## Action item
Gather every line in the entries below that contains the word "nearest", treating uppercase and lowercase as different.

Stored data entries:
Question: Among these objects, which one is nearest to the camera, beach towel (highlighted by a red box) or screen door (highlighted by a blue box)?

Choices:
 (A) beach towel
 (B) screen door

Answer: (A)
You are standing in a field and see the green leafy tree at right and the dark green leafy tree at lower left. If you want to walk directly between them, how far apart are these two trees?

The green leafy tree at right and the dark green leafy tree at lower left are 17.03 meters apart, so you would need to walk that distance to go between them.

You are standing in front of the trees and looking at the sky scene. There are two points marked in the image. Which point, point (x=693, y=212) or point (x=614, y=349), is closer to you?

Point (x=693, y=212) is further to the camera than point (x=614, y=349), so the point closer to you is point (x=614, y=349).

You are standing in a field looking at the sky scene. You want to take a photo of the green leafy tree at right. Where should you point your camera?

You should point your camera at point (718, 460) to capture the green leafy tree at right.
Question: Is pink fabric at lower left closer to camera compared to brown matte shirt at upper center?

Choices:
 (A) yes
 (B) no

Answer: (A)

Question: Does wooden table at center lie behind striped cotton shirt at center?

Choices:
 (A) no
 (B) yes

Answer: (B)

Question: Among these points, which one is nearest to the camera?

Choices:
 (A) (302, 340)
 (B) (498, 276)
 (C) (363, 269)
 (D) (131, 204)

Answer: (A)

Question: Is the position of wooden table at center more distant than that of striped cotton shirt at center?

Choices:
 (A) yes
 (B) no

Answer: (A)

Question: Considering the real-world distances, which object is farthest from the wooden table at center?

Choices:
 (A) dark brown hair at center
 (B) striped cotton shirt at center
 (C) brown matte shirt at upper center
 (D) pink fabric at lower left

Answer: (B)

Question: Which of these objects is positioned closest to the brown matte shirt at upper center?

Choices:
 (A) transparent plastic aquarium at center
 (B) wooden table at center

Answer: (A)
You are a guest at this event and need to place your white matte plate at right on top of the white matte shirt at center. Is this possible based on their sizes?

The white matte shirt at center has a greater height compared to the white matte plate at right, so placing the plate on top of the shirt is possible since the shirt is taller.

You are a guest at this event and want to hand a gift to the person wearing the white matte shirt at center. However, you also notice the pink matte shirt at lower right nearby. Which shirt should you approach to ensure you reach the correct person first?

## Solution to the problem
Question: Among these objects, which one is nearest to the camera, beach towel (highlighted by a red box) or screen door (highlighted by a blue box)?
Question: Among these points, which one is nearest to the camera?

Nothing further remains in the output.